* Brief *
From the data below, set down exactly the lines between the one holding "degrees counterclockwise |" and the one holding "relocated | egg/crimson", inclusive, and no others.

* Provided records *
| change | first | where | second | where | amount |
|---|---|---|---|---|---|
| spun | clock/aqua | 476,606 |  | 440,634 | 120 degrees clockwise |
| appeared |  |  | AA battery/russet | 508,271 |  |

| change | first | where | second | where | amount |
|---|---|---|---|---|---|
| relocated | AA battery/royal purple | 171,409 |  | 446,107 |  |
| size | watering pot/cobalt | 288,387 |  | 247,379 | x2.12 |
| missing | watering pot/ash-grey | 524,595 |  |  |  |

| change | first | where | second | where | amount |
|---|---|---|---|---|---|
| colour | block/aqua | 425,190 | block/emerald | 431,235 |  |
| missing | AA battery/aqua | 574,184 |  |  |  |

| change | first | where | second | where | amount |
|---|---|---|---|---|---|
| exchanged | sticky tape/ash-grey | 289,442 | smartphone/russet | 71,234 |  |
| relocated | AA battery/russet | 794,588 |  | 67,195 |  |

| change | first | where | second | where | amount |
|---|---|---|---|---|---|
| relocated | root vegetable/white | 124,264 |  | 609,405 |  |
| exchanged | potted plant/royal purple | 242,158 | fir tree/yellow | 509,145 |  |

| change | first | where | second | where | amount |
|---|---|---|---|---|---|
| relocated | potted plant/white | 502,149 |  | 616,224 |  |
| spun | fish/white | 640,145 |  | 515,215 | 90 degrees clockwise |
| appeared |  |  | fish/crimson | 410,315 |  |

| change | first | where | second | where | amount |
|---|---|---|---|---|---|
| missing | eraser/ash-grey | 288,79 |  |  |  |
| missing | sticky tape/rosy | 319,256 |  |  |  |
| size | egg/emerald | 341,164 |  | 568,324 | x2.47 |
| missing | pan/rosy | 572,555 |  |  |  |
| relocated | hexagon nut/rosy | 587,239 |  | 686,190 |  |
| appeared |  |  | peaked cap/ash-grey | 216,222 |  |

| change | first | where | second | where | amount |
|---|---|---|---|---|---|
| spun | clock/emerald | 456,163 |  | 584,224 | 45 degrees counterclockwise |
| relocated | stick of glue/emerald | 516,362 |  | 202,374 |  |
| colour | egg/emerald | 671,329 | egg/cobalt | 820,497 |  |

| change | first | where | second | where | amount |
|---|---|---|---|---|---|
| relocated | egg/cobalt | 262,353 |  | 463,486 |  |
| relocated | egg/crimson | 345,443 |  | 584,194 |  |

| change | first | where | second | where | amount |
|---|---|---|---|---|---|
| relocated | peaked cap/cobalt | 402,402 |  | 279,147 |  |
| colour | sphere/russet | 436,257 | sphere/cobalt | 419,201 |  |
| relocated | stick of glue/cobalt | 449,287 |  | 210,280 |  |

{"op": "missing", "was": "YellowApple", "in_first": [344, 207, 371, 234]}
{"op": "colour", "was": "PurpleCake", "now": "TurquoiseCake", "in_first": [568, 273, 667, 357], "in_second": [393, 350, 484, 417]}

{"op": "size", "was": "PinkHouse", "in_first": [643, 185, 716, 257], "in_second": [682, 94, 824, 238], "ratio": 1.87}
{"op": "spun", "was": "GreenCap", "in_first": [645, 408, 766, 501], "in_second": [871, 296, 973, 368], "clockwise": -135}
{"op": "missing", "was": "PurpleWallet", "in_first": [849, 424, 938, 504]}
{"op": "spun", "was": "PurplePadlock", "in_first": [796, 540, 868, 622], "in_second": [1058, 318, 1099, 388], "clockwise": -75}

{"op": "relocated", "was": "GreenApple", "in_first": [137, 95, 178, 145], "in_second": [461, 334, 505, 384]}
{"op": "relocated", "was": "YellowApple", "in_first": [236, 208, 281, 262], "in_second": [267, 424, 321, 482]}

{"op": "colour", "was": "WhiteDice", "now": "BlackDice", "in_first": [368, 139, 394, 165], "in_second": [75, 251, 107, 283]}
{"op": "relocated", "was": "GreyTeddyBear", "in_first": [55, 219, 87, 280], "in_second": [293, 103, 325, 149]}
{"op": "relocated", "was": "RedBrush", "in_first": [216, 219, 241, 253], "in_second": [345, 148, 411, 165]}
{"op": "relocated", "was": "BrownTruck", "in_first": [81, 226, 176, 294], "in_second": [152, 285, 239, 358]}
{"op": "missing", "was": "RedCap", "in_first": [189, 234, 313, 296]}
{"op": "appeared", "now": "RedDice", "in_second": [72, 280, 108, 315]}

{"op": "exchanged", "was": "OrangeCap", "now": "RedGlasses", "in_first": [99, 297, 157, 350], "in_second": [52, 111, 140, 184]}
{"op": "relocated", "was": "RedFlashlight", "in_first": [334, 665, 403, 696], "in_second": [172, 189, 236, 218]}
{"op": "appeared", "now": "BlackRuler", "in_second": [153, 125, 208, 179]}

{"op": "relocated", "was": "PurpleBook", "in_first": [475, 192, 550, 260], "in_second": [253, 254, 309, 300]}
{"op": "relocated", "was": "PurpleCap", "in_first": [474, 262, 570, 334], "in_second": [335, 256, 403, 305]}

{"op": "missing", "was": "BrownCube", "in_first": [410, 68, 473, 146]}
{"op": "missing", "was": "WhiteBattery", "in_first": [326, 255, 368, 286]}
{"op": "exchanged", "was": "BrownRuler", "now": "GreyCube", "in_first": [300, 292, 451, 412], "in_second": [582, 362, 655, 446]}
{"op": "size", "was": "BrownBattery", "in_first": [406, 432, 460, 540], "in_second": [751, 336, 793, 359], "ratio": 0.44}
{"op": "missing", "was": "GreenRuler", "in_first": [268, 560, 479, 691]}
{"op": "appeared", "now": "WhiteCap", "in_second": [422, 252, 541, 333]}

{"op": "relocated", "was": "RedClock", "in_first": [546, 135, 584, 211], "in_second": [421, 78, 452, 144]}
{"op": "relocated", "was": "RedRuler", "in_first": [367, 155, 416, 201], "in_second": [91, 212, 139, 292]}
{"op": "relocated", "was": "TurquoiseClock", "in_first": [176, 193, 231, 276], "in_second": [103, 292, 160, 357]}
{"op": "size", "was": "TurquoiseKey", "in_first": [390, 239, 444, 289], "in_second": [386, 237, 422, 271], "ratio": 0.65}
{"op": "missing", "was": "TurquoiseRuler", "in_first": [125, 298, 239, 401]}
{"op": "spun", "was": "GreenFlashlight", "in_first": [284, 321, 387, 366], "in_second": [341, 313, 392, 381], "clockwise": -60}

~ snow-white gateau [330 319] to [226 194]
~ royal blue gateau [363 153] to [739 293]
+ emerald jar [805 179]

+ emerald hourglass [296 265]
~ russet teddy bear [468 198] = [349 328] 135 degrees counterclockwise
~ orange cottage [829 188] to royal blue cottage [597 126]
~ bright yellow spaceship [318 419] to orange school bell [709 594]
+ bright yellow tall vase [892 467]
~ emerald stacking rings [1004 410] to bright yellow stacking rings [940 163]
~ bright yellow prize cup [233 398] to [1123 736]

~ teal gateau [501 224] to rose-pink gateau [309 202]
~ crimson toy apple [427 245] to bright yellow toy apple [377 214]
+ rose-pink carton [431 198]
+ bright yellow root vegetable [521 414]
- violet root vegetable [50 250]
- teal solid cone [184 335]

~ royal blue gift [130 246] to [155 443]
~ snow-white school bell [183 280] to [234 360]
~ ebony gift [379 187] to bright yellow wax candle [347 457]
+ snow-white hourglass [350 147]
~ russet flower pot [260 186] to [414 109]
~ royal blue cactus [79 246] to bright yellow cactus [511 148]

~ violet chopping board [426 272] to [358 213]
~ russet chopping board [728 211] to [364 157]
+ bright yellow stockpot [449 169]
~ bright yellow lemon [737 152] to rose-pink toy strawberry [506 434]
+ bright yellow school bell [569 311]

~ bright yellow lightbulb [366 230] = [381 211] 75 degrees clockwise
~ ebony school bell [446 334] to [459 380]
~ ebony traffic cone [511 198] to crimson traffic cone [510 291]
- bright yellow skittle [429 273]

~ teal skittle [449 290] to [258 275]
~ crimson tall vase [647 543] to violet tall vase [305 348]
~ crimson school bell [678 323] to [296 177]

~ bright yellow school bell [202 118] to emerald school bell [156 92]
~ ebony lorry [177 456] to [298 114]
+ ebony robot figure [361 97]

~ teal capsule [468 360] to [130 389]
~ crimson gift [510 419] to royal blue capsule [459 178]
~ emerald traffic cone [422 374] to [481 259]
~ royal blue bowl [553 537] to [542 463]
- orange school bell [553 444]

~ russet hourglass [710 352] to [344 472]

* Output of the task *
| spun | clock/emerald | 456,163 |  | 584,224 | 45 degrees counterclockwise |
| relocated | stick of glue/emerald | 516,362 |  | 202,374 |  |
| colour | egg/emerald | 671,329 | egg/cobalt | 820,497 |  |

| change | first | where | second | where | amount |
|---|---|---|---|---|---|
| relocated | egg/cobalt | 262,353 |  | 463,486 |  |
| relocated | egg/crimson | 345,443 |  | 584,194 |  |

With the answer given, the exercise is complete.